(INPUT RECORDS)

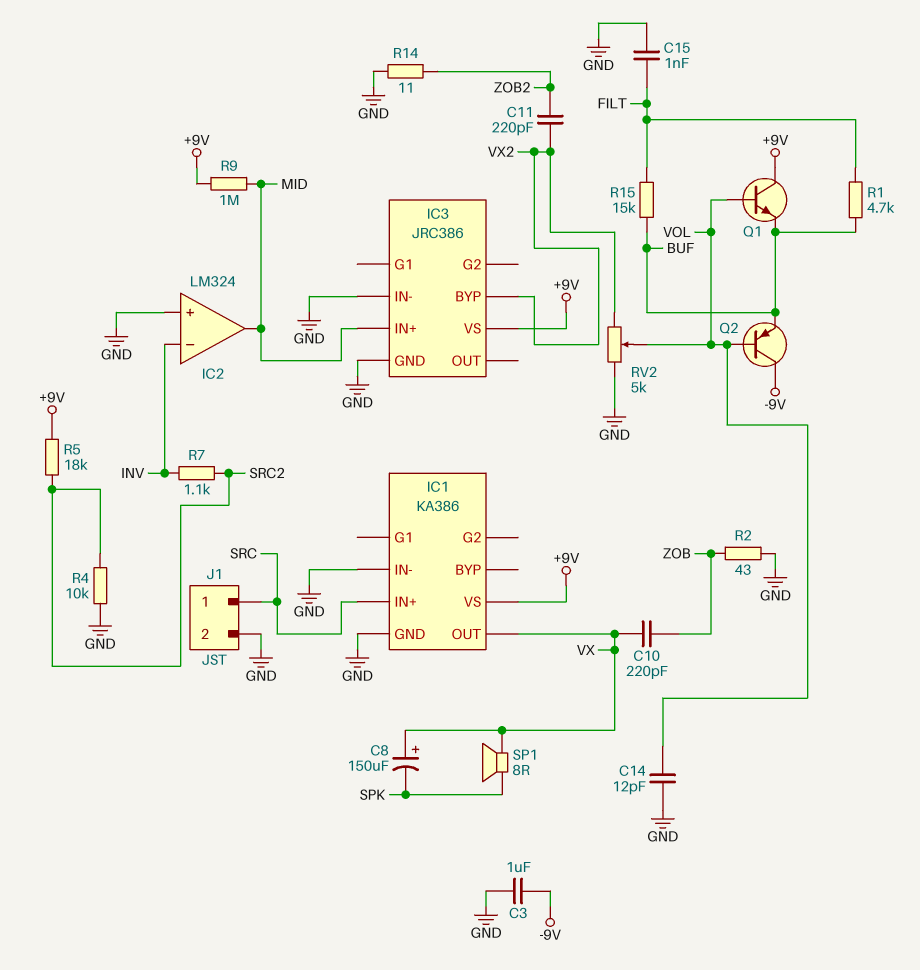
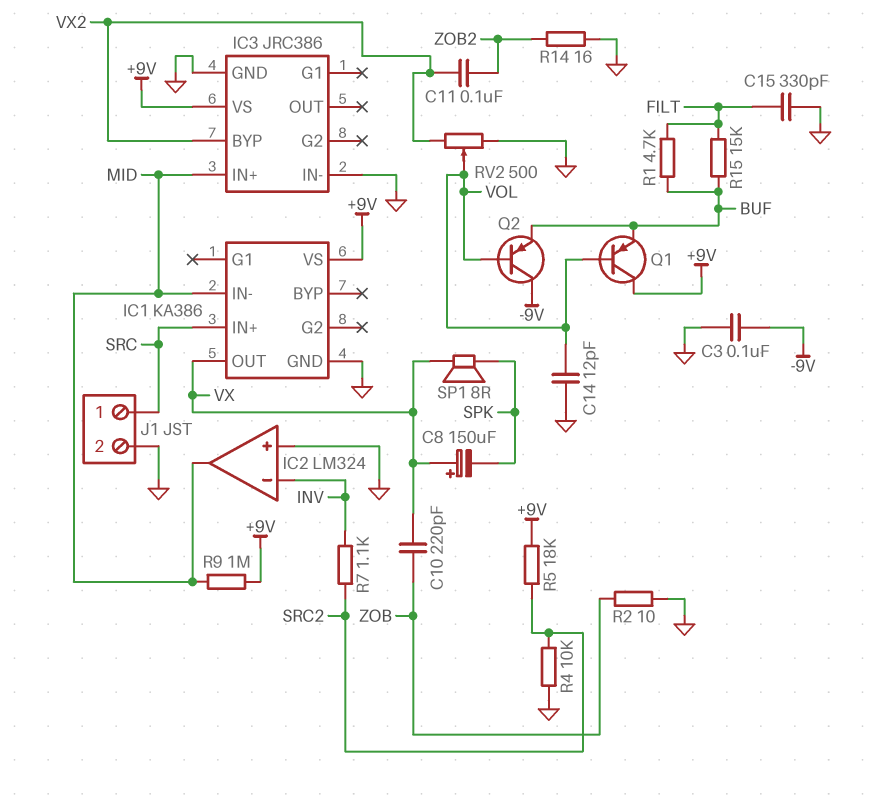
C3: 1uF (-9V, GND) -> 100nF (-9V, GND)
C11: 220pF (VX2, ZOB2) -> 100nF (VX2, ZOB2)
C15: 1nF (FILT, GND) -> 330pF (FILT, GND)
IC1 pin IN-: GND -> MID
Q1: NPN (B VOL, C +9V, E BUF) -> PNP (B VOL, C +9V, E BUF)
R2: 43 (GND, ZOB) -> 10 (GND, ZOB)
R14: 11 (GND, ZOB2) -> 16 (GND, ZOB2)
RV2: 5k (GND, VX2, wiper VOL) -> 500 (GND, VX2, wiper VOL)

(End INPUT RECORDS)
(INPUT RECORDS)

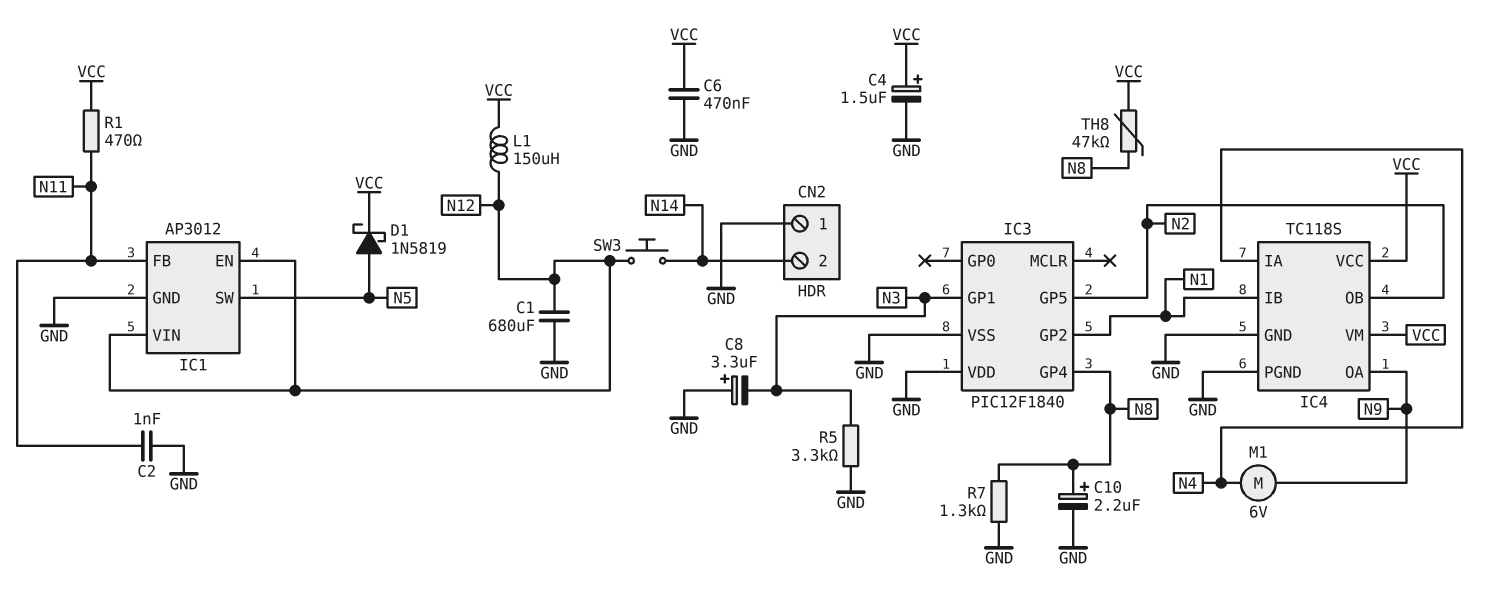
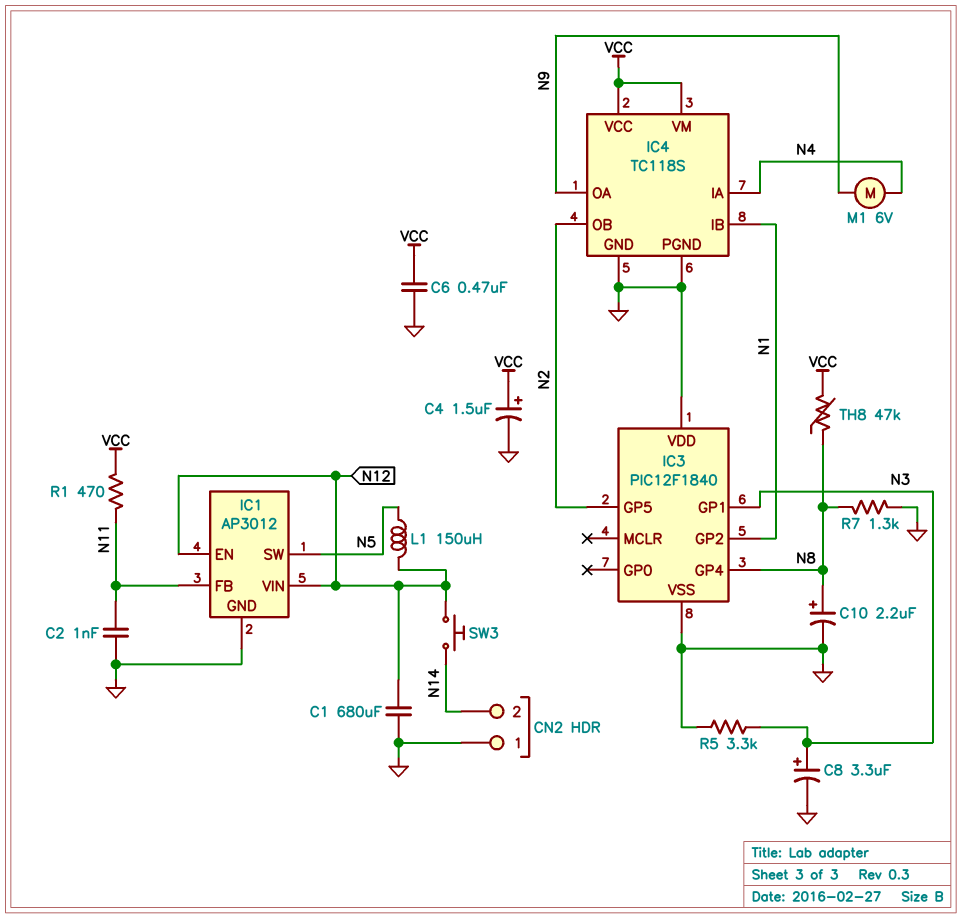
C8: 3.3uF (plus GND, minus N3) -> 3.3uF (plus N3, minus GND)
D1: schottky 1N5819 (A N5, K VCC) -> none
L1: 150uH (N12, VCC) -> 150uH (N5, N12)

(End INPUT RECORDS)
(INPUT RECORDS)

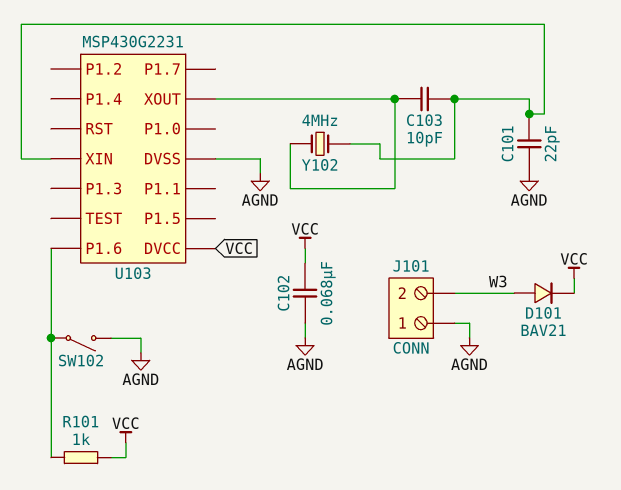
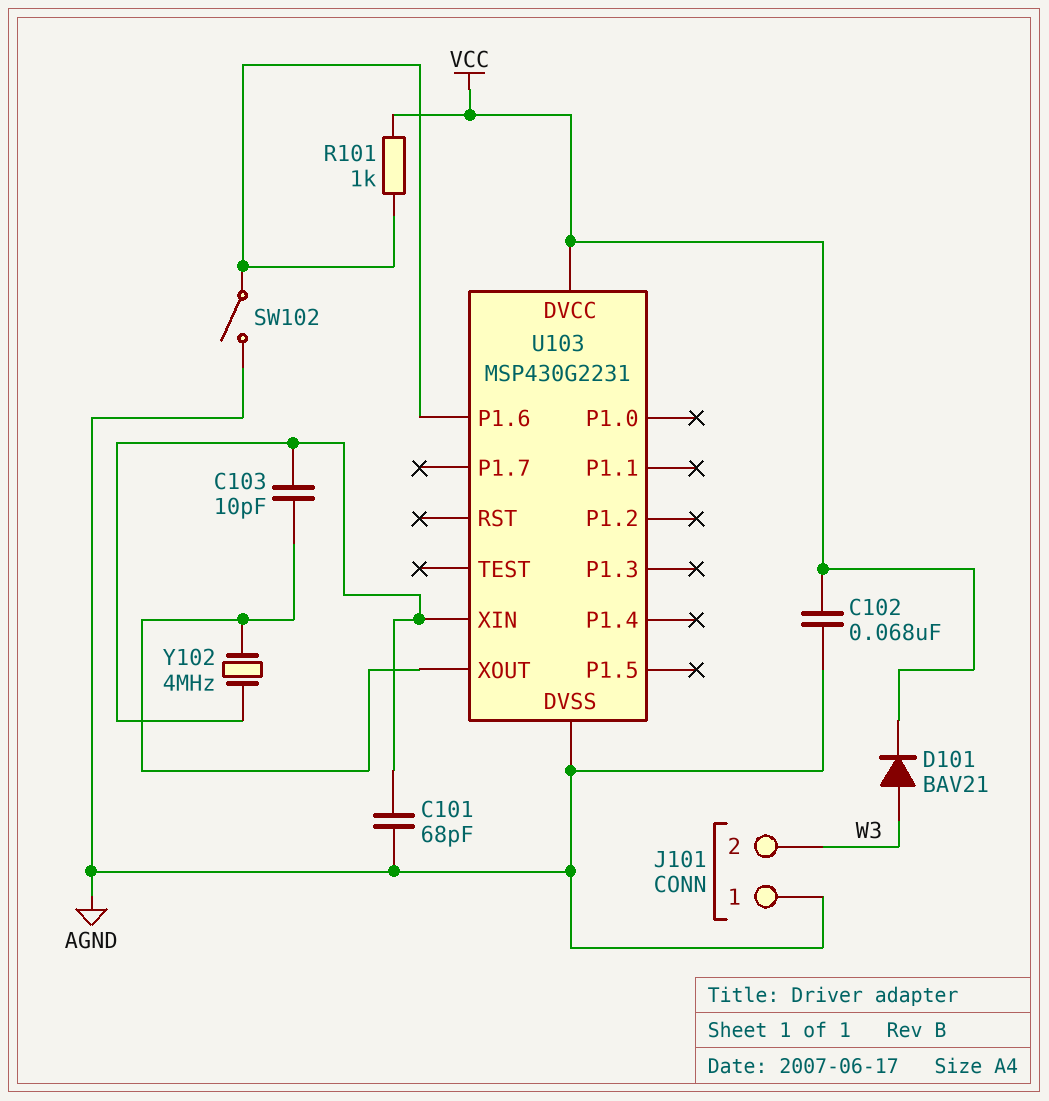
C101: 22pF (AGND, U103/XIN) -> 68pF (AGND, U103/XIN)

(End INPUT RECORDS)

● DIRECTIONS FOR THIS TASK
Look above for the line holding "C15: 1nF (FILT, GND) -> 330pF (FILT, GND)". Print it and every line after it, exactly, through the line holding "RV2: 5k (GND, VX2, wiper".

● TASK RESPONSE
C15: 1nF (FILT, GND) -> 330pF (FILT, GND)
IC1 pin IN-: GND -> MID
Q1: NPN (B VOL, C +9V, E BUF) -> PNP (B VOL, C +9V, E BUF)
R2: 43 (GND, ZOB) -> 10 (GND, ZOB)
R14: 11 (GND, ZOB2) -> 16 (GND, ZOB2)
RV2: 5k (GND, VX2, wiper VOL) -> 500 (GND, VX2, wiper VOL)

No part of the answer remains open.